* _ACTIVITY_
Your task is to copy the stretch of lines in the records below that begins with the line containing "camera: 90 degrees right, 10 degrees down" and ends with the line containing "camera: 25 degrees right, 15 degrees up", exactly as written, with nothing added.

INPUT below:

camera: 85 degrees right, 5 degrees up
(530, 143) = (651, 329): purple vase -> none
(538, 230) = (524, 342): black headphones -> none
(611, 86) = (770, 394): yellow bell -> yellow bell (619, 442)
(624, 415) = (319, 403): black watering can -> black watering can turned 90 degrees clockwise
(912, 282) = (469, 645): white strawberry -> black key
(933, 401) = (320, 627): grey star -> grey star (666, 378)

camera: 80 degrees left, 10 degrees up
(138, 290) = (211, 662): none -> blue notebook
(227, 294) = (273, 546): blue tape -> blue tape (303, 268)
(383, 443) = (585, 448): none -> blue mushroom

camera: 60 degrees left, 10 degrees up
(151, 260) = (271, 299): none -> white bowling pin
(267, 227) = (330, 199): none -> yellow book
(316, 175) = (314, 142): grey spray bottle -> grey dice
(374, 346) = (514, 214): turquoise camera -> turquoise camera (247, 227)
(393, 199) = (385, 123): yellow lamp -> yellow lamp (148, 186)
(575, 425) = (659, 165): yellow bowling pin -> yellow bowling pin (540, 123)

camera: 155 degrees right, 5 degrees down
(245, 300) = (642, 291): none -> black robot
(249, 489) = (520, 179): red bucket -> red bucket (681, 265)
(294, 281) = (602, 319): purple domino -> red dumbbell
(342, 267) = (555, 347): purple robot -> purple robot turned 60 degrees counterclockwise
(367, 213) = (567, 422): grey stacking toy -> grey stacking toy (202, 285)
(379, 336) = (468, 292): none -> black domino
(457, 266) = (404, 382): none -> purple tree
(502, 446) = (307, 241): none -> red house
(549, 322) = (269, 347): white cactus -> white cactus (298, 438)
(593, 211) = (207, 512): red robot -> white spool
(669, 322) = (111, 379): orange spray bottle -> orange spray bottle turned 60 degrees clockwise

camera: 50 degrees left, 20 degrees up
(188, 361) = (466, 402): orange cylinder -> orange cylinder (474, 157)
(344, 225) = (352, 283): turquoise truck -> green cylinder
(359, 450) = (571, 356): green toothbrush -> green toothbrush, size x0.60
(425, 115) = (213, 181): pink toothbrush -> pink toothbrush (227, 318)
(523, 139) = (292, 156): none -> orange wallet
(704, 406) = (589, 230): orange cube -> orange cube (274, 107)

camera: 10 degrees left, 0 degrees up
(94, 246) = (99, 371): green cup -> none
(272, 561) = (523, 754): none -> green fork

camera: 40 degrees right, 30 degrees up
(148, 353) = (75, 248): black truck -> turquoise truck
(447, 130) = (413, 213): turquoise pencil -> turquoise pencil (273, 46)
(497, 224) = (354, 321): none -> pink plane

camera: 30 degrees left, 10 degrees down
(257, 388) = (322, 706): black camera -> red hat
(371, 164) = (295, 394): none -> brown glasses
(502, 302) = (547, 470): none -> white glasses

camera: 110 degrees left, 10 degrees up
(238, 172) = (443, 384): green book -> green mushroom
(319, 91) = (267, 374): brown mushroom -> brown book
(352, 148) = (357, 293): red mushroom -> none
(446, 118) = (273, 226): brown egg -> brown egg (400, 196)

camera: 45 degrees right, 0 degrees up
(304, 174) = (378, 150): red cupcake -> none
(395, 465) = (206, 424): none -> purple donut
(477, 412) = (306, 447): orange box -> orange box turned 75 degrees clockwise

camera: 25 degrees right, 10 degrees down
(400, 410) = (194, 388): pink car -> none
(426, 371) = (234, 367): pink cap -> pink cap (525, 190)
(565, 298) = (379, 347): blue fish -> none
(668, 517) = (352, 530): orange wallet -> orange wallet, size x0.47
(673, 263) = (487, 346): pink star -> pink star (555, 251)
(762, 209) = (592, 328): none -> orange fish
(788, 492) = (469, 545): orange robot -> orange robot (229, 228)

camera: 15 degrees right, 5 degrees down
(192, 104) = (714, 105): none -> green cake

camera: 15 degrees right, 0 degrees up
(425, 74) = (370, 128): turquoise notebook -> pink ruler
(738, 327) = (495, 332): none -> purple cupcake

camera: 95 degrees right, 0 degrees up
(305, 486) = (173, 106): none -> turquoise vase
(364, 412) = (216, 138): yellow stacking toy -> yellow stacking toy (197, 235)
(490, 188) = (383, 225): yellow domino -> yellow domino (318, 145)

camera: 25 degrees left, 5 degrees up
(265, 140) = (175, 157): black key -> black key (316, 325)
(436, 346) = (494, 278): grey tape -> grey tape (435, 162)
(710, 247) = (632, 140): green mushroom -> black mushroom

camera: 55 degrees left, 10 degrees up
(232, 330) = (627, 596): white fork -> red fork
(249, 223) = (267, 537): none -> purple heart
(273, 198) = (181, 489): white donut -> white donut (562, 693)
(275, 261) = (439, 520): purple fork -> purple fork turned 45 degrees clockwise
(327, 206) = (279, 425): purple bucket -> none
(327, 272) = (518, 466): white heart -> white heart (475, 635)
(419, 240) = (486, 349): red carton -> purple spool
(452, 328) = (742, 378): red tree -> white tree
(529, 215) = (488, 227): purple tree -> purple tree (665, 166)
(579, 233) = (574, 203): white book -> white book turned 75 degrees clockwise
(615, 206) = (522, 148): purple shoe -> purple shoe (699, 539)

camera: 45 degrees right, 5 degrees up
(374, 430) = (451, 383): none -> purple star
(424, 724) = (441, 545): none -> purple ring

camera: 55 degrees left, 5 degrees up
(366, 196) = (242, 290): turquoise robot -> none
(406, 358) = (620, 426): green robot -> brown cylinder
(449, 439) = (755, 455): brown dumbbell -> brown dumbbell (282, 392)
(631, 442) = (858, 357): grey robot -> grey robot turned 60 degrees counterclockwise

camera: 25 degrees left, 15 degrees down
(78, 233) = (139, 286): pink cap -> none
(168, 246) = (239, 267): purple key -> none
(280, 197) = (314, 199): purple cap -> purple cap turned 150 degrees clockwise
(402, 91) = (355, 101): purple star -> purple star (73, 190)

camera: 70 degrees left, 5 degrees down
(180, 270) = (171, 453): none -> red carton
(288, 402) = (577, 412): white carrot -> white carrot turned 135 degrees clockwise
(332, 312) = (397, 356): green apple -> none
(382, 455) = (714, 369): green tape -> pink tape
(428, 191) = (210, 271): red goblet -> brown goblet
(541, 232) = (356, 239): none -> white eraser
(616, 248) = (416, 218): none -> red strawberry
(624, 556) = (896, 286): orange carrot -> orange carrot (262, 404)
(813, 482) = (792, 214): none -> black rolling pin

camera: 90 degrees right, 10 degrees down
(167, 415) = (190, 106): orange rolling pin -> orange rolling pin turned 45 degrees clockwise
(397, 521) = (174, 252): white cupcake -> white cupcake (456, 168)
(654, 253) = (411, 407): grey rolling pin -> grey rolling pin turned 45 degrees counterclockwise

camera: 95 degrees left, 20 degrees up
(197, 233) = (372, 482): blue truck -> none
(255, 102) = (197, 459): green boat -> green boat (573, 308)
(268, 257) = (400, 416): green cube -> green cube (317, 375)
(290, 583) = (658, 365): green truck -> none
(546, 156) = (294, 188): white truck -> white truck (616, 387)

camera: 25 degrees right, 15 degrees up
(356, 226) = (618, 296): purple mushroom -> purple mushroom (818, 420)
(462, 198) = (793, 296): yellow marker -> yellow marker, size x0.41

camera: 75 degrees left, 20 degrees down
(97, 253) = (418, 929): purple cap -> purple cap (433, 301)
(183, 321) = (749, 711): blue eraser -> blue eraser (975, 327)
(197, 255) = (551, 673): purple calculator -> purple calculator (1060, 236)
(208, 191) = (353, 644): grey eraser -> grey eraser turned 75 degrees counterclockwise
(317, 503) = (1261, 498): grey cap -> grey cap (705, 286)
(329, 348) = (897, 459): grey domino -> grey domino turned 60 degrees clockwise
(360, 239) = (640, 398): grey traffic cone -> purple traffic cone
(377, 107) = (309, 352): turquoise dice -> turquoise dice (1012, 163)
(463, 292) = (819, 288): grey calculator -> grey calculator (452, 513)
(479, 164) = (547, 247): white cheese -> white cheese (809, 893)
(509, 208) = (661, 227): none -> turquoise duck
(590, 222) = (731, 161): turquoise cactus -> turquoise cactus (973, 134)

End of INPUT.

* _RESPONSE AREA_
camera: 90 degrees right, 10 degrees down
(167, 415) = (190, 106): orange rolling pin -> orange rolling pin turned 45 degrees clockwise
(397, 521) = (174, 252): white cupcake -> white cupcake (456, 168)
(654, 253) = (411, 407): grey rolling pin -> grey rolling pin turned 45 degrees counterclockwise

camera: 95 degrees left, 20 degrees up
(197, 233) = (372, 482): blue truck -> none
(255, 102) = (197, 459): green boat -> green boat (573, 308)
(268, 257) = (400, 416): green cube -> green cube (317, 375)
(290, 583) = (658, 365): green truck -> none
(546, 156) = (294, 188): white truck -> white truck (616, 387)

camera: 25 degrees right, 15 degrees up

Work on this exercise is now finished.